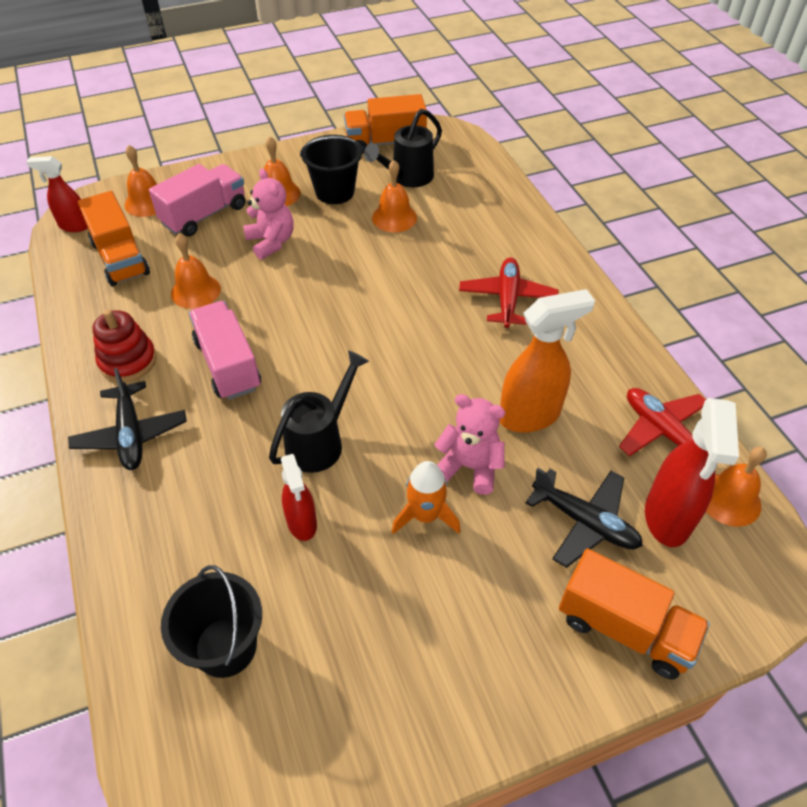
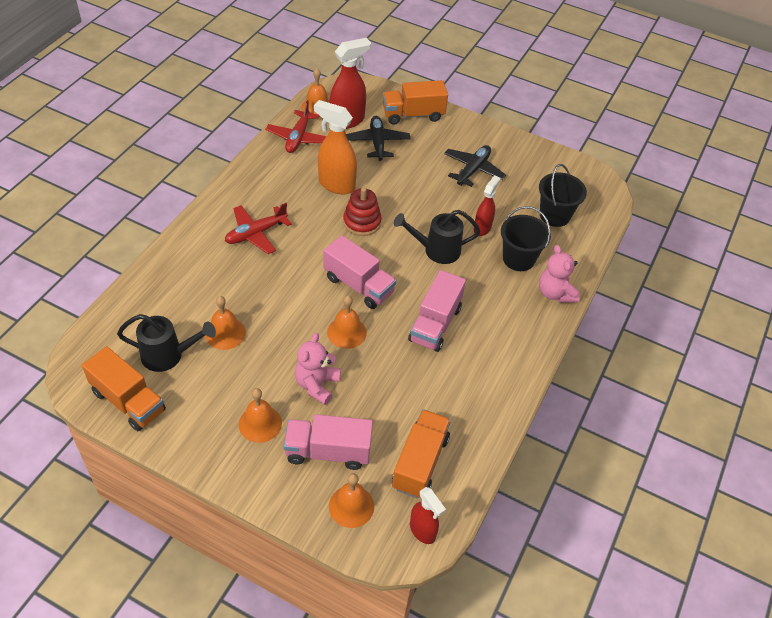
camera: 135 degrees left, 0 degrees up
(128, 361) = (484, 374): red stacking toy -> red stacking toy (362, 222)
(131, 434) = (519, 329): black plane -> black plane (473, 170)
(195, 291) = (401, 389): orange bell -> orange bell (346, 332)
(335, 192) = (226, 388): black bucket -> black bucket (518, 259)
(348, 337) = (358, 285): none -> pink truck
(425, 515) = (431, 191): orange rocket -> none
(470, 467) = (389, 190): pink teddy bear -> pink teddy bear (555, 293)
(624, 628) = (413, 115): orange truck -> orange truck turned 90 degrees counterclockwise

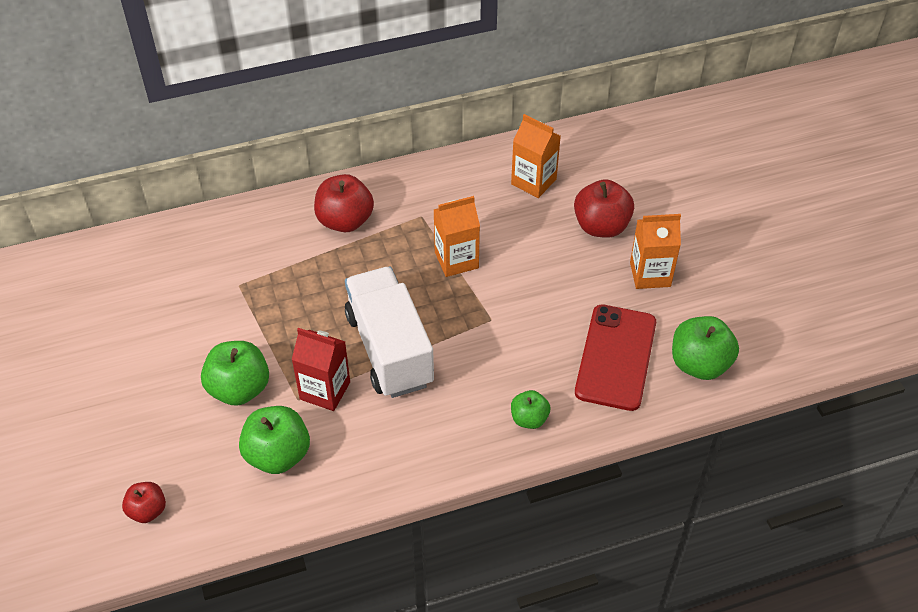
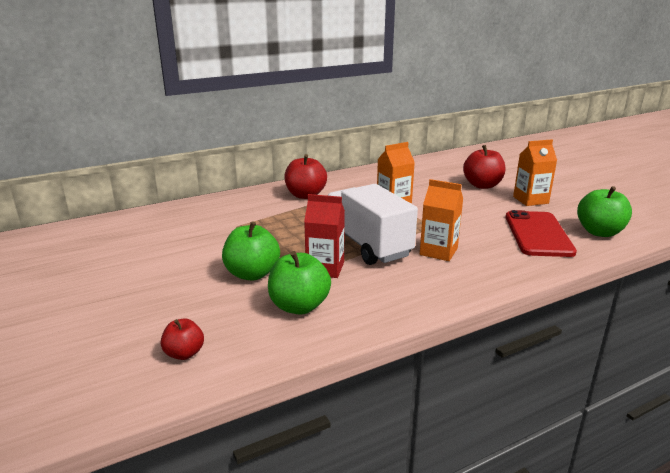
camera: 10 degrees left, 25 degrees down
(529, 419) = (497, 267): green apple -> none
(533, 182) = (425, 173): orange carton -> orange carton (438, 251)

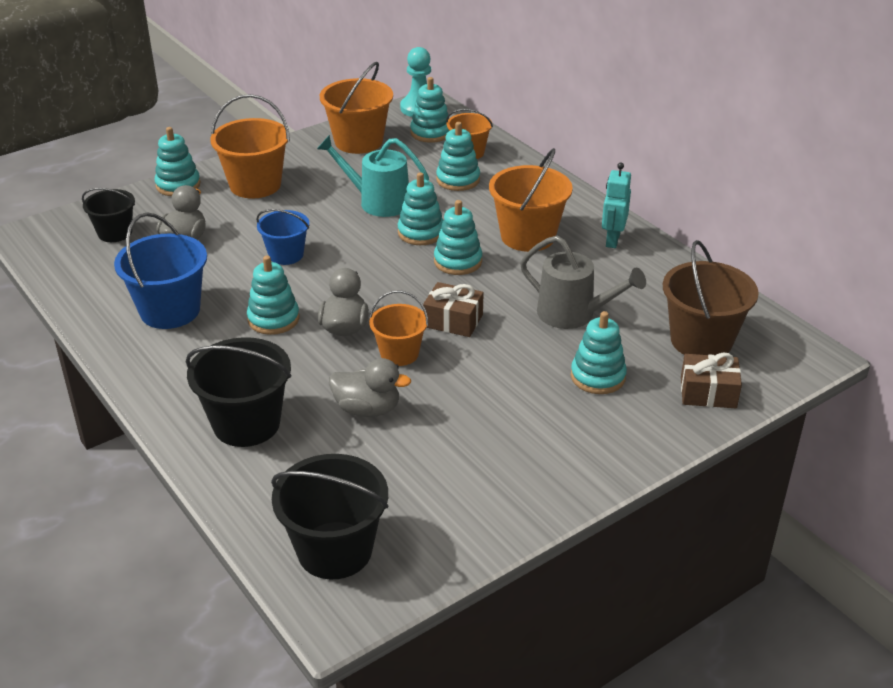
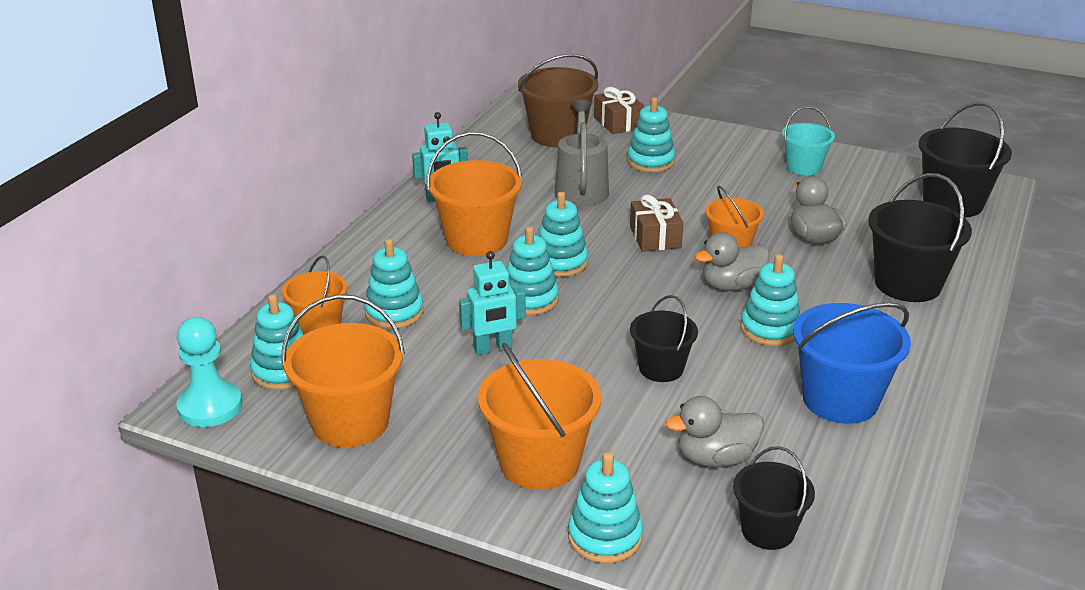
camera: 120 degrees left, 5 degrees down
(286, 255) = (661, 368): blue bucket -> black bucket
(378, 202) = (493, 349): turquoise watering can -> turquoise robot
(504, 479) = (804, 167): none -> turquoise bucket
□ □ □ □
** INSTRUCTIONS TO FOLLOW **
Say how many lines of the preceding data include the word "truck". The number is the whole answer.

** TASK RESULT **
2